* REQUIRED ACTION: Copy the listing below letter for letter, passing over each picture.

-----

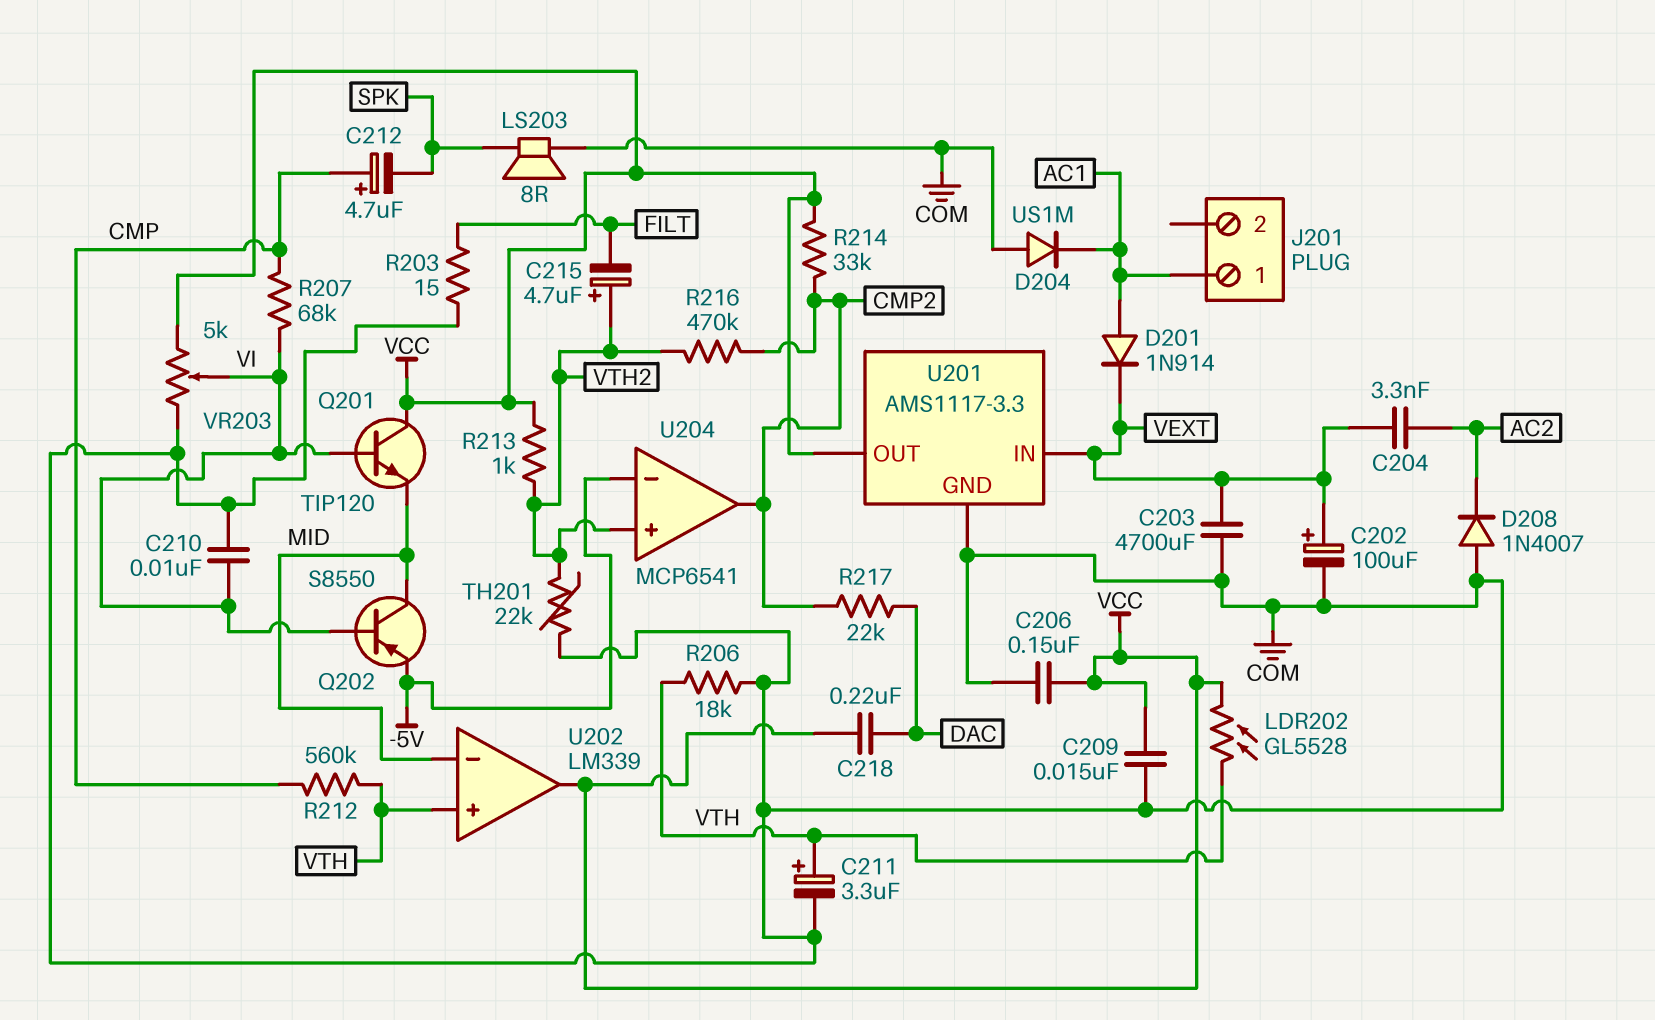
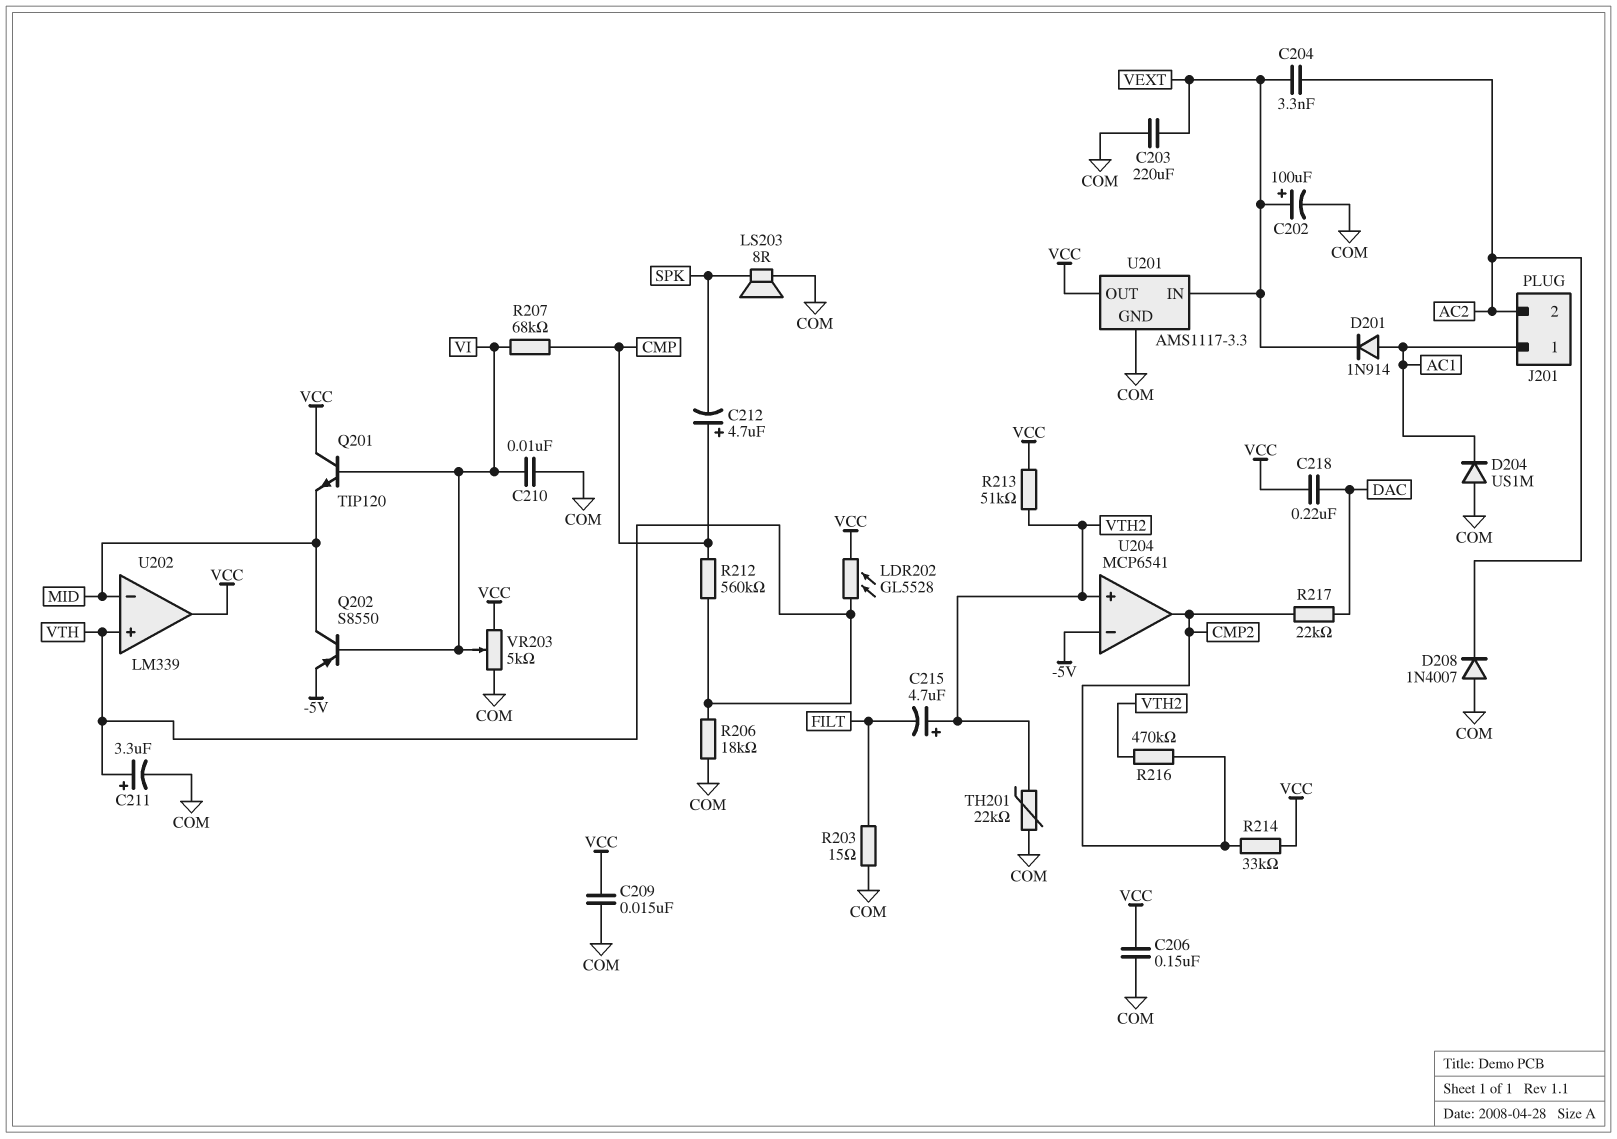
C203: 4700uF (COM, VEXT) -> 220uF (COM, VEXT)
J201 pin 2: none -> AC2
R213: 1k (VCC, VTH2) -> 51k (VCC, VTH2)

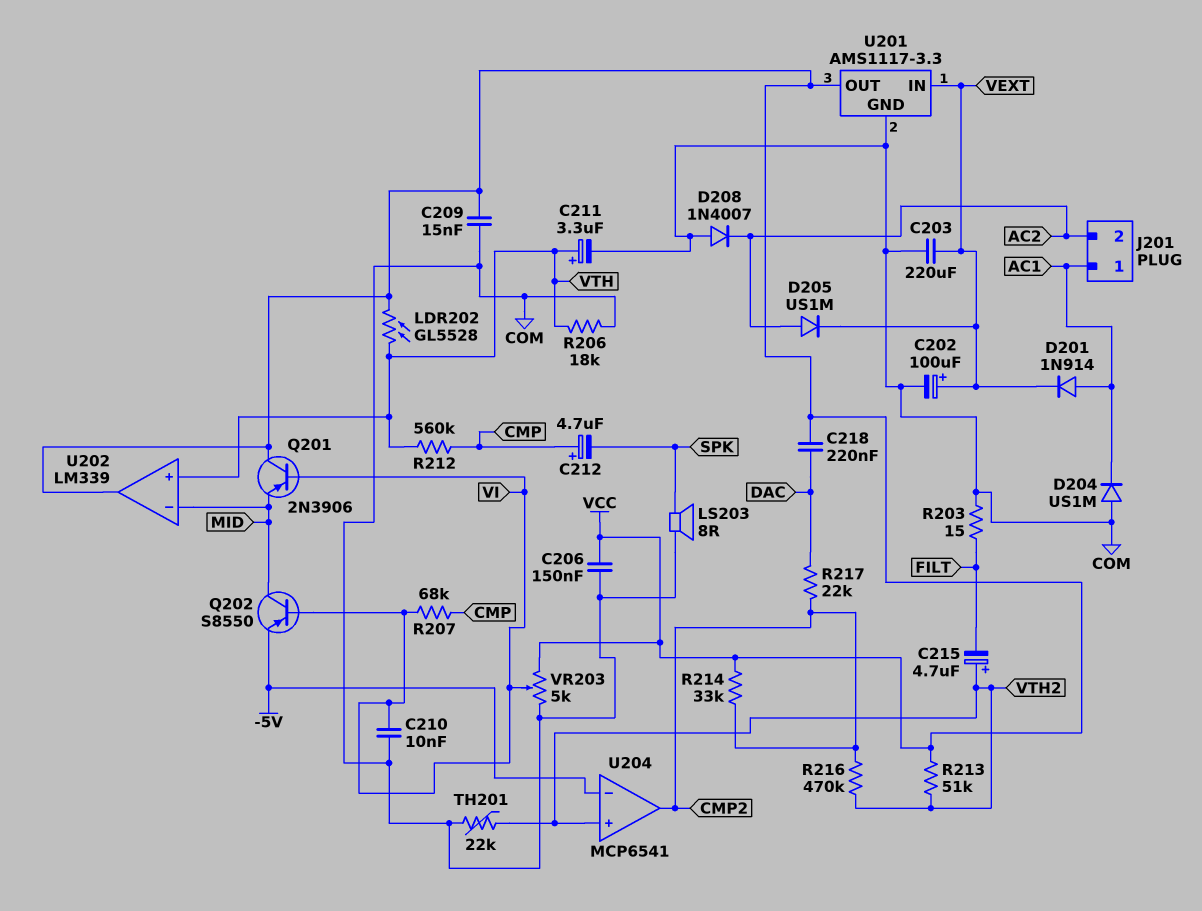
C204: 3.3nF (AC2, VEXT) -> none
D205: none -> diode US1M (A AC2, K VEXT)
Q201: NPN TIP120 (B VI, C VCC, E MID) -> PNP 2N3906 (B VI, C VCC, E MID)

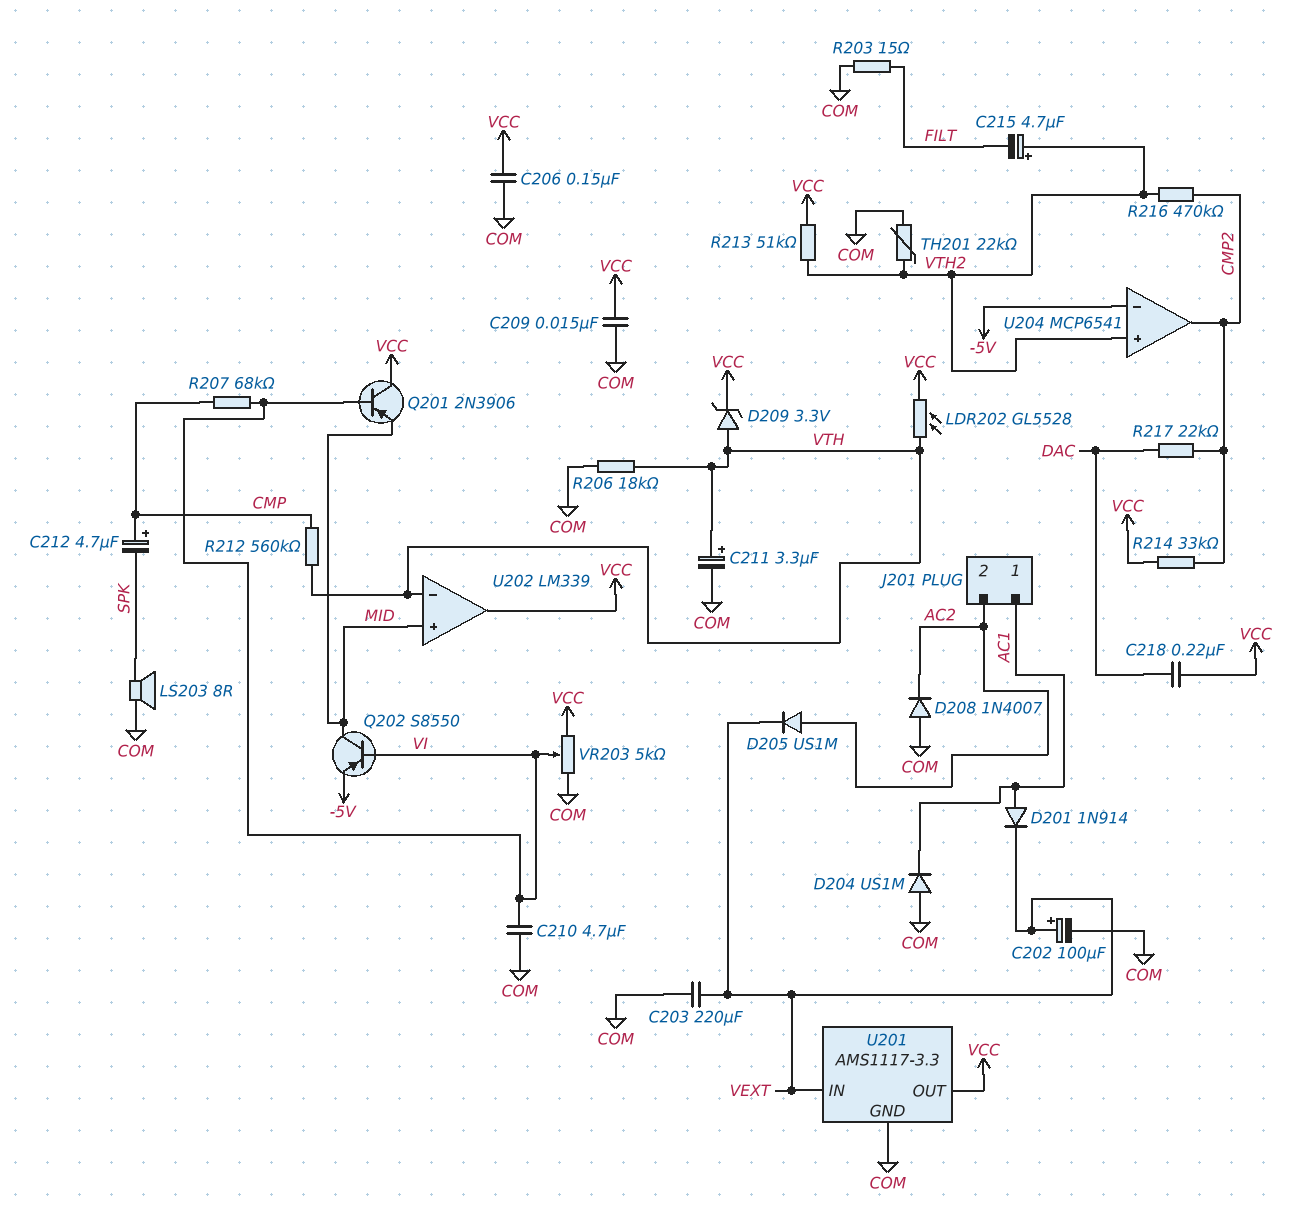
C210: 10nF (COM, VI) -> 4.7uF (COM, VI)
D209: none -> zener 3.3V (A VTH, K VCC)
U202 pin in+: VTH -> MID
U202 pin in-: MID -> VTH

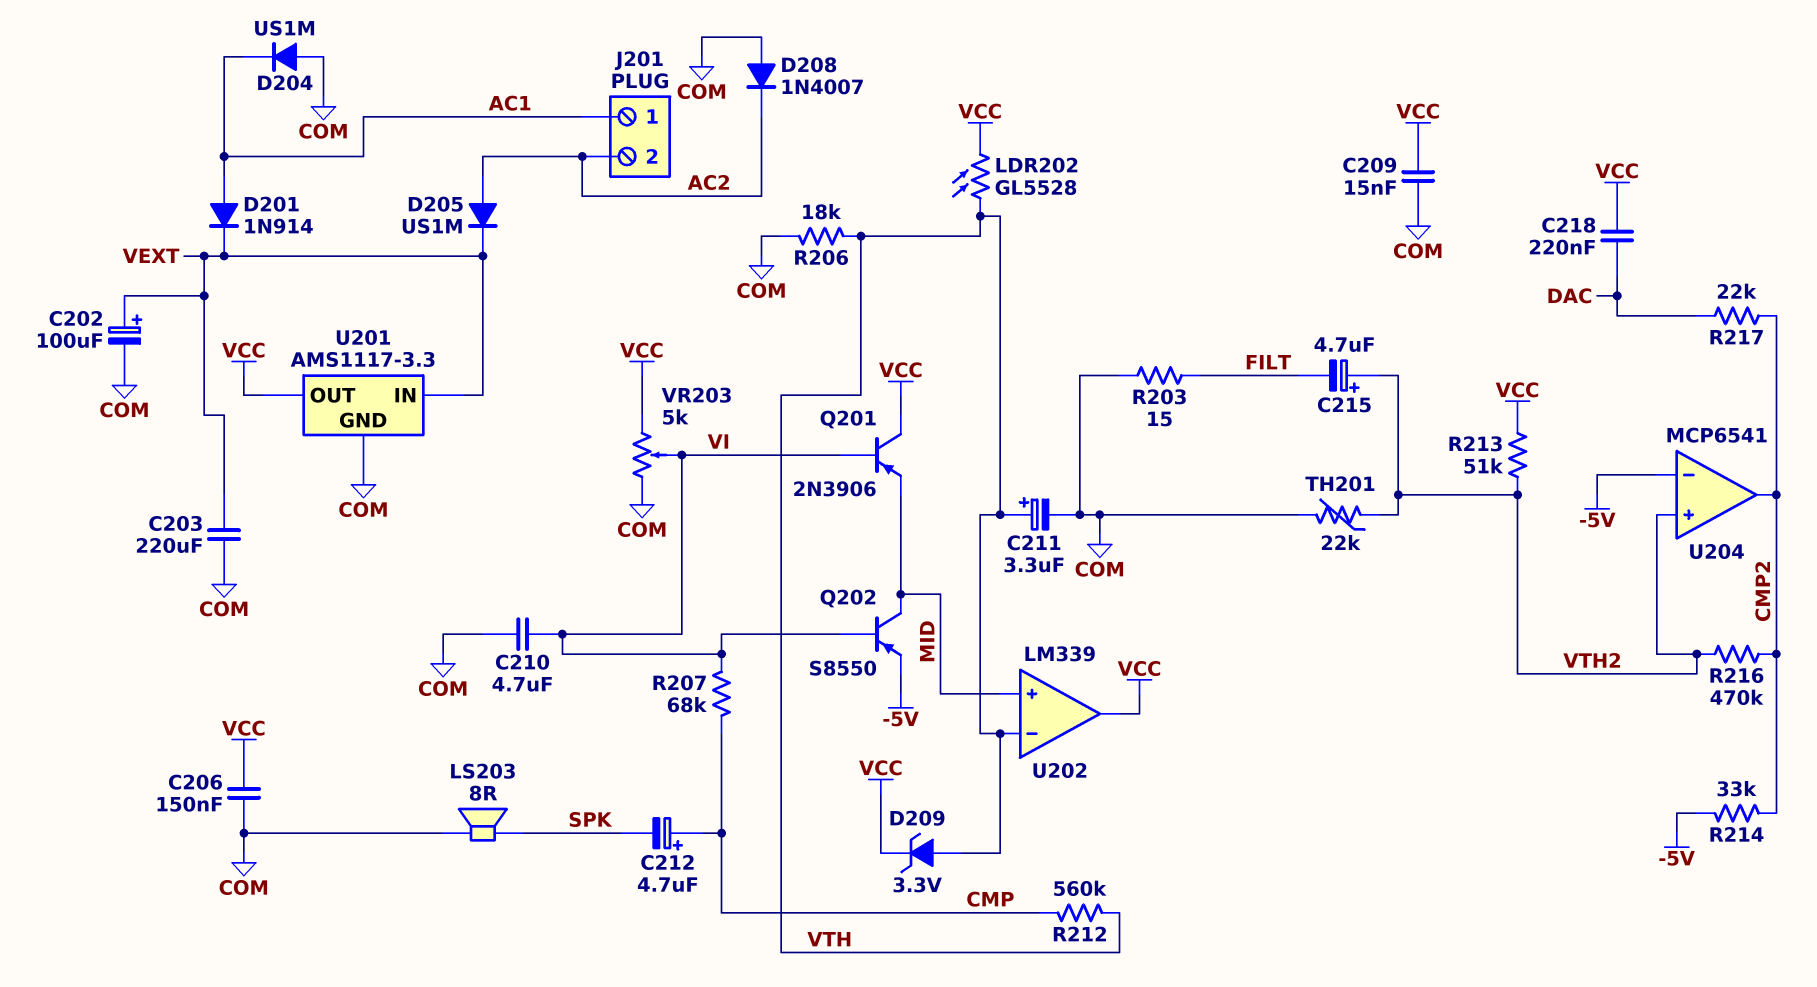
R214: 33k (CMP2, VCC) -> 33k (-5V, CMP2)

-----

* RESPONSE:
C203: 4700uF (COM, VEXT) -> 220uF (COM, VEXT)
J201 pin 2: none -> AC2
R213: 1k (VCC, VTH2) -> 51k (VCC, VTH2)

C204: 3.3nF (AC2, VEXT) -> none
D205: none -> diode US1M (A AC2, K VEXT)
Q201: NPN TIP120 (B VI, C VCC, E MID) -> PNP 2N3906 (B VI, C VCC, E MID)

C210: 10nF (COM, VI) -> 4.7uF (COM, VI)
D209: none -> zener 3.3V (A VTH, K VCC)
U202 pin in+: VTH -> MID
U202 pin in-: MID -> VTH

R214: 33k (CMP2, VCC) -> 33k (-5V, CMP2)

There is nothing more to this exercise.